Task prompt: Repeat the records below verbatim, and do not copy their pictures.

Working data:
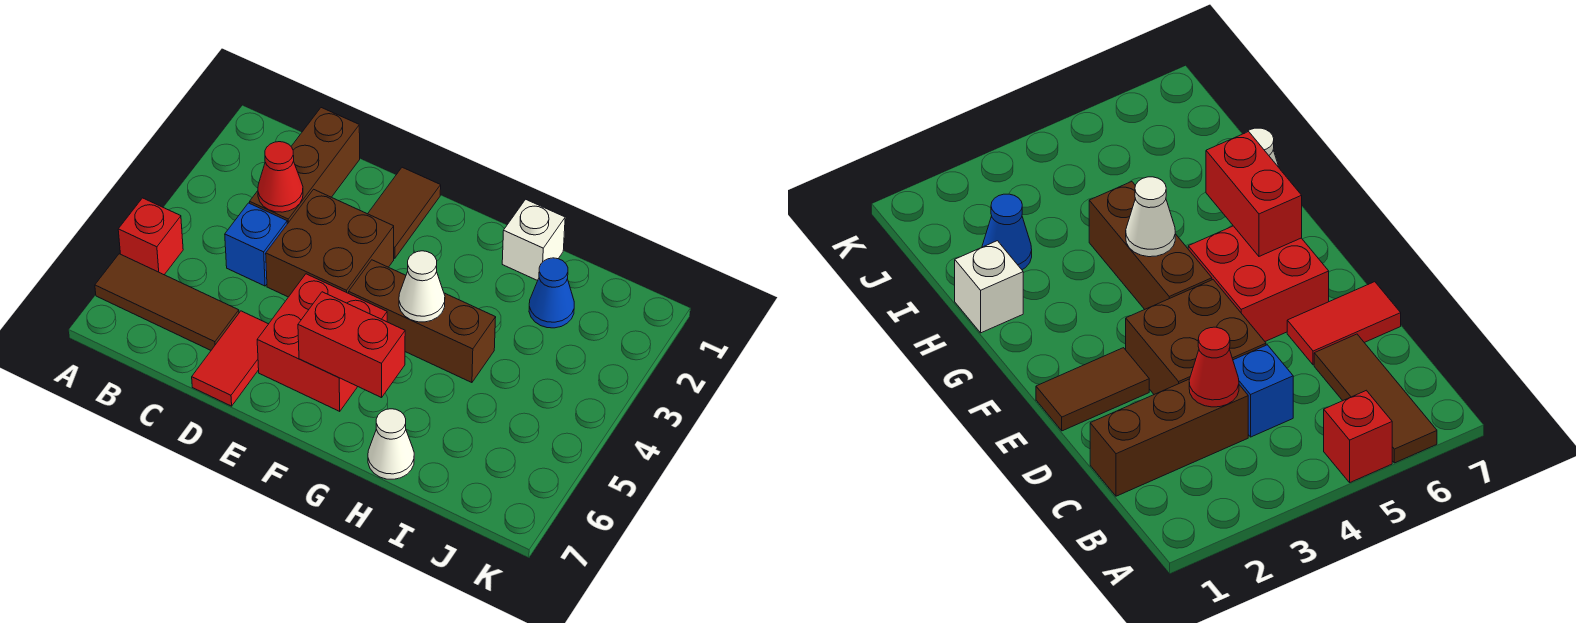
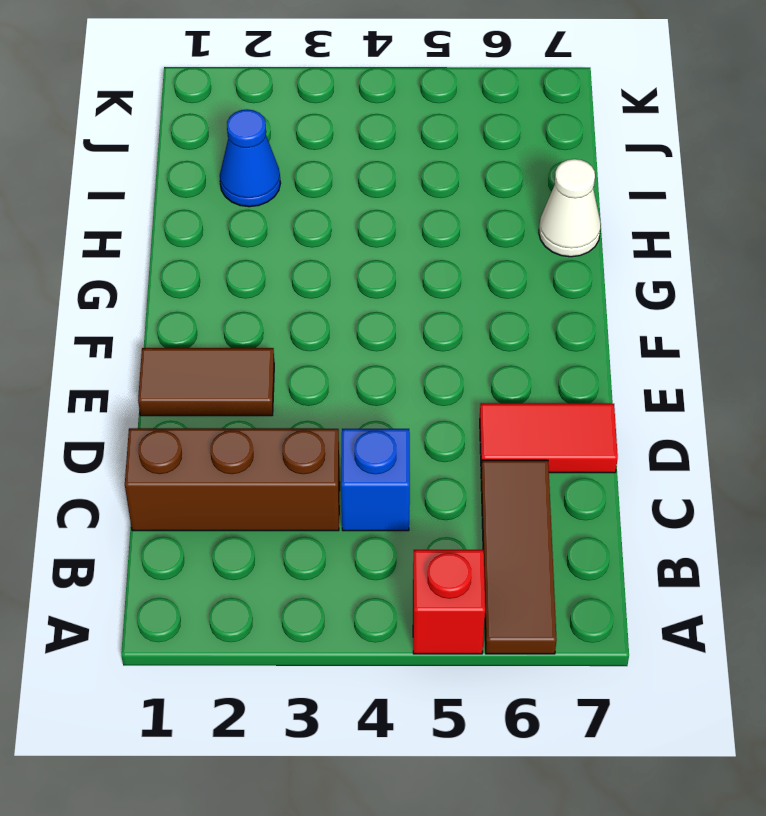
none -> brown brick D3:E4 level 1
none -> red brick E5:F6 level 1
none -> brown brick F4:H4 level 1

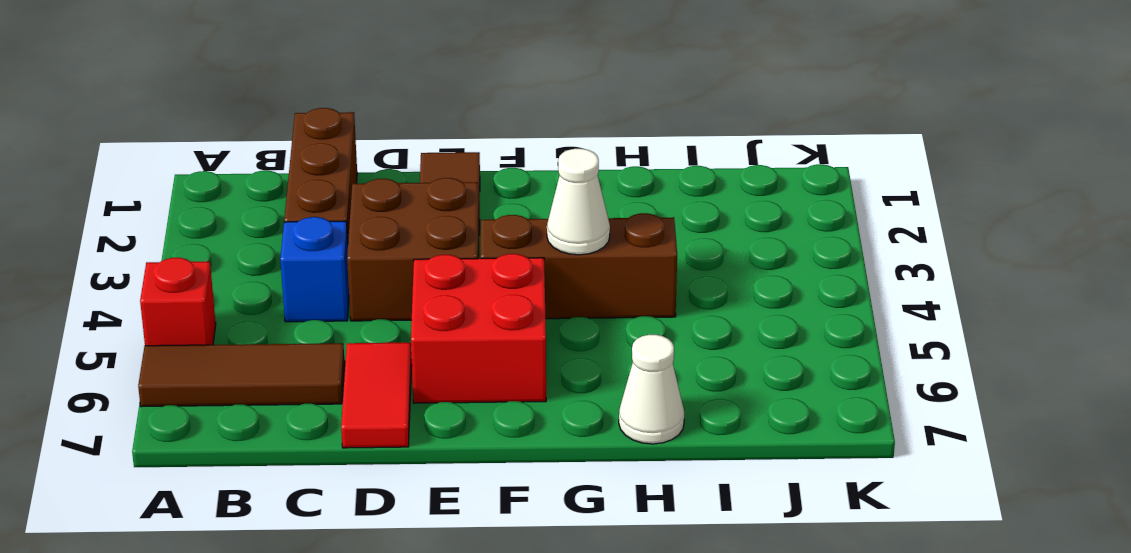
none -> white brick H1 level 1
none -> blue cone I2 level 1
none -> red cone C3 level 2

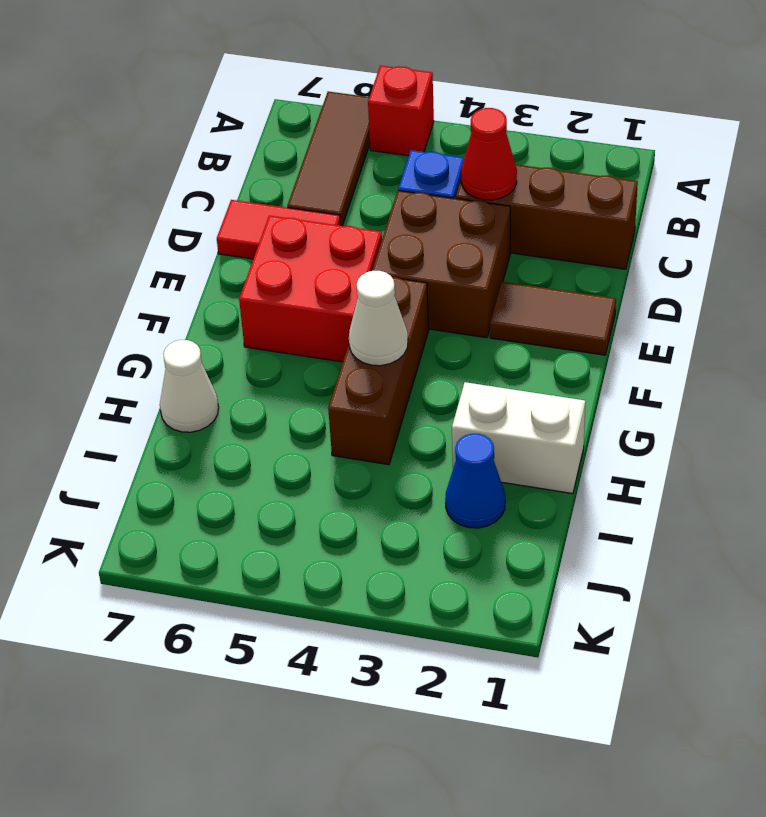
white brick H1:H2 level 1 -> white brick H1 level 1
none -> red brick F6:G6 level 2

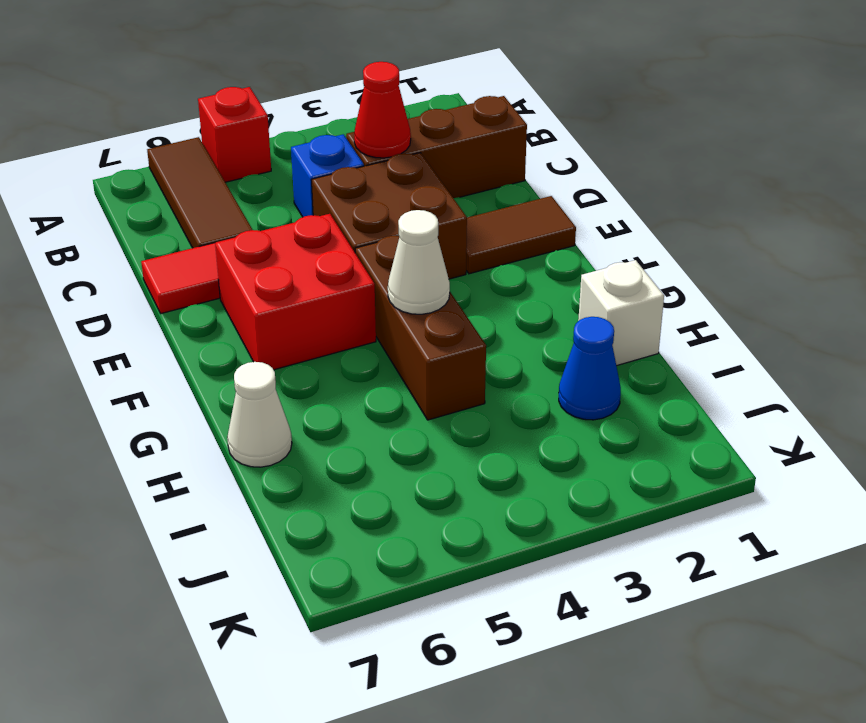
none -> red brick F6:G6 level 2

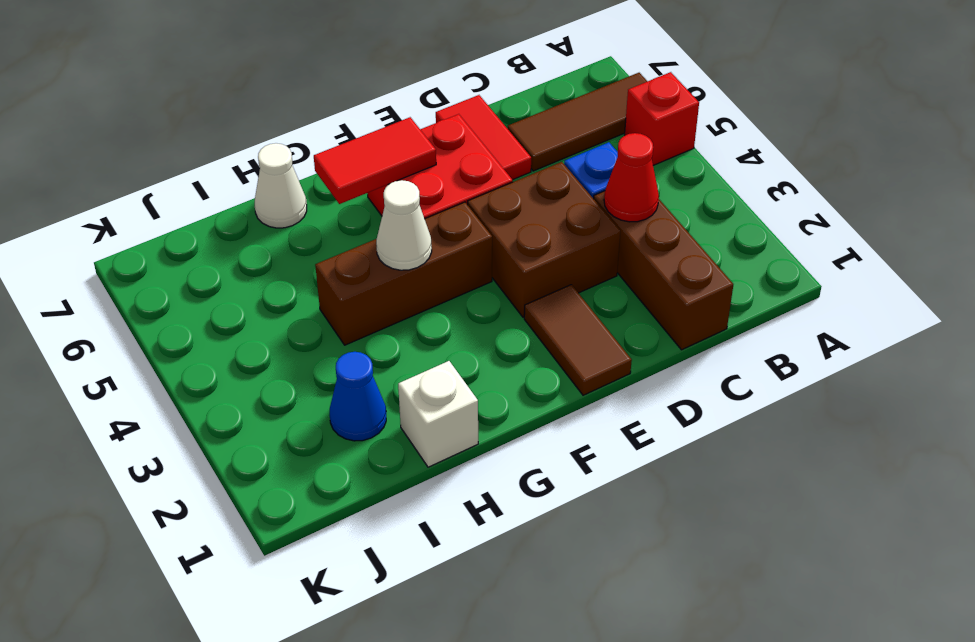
red tile F6:G6 level 2 -> red brick F6:G6 level 2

Exercise solution:
none -> brown brick D3:E4 level 1
none -> red brick E5:F6 level 1
none -> brown brick F4:H4 level 1

none -> white brick H1 level 1
none -> blue cone I2 level 1
none -> red cone C3 level 2

white brick H1:H2 level 1 -> white brick H1 level 1
none -> red brick F6:G6 level 2

none -> red brick F6:G6 level 2

red tile F6:G6 level 2 -> red brick F6:G6 level 2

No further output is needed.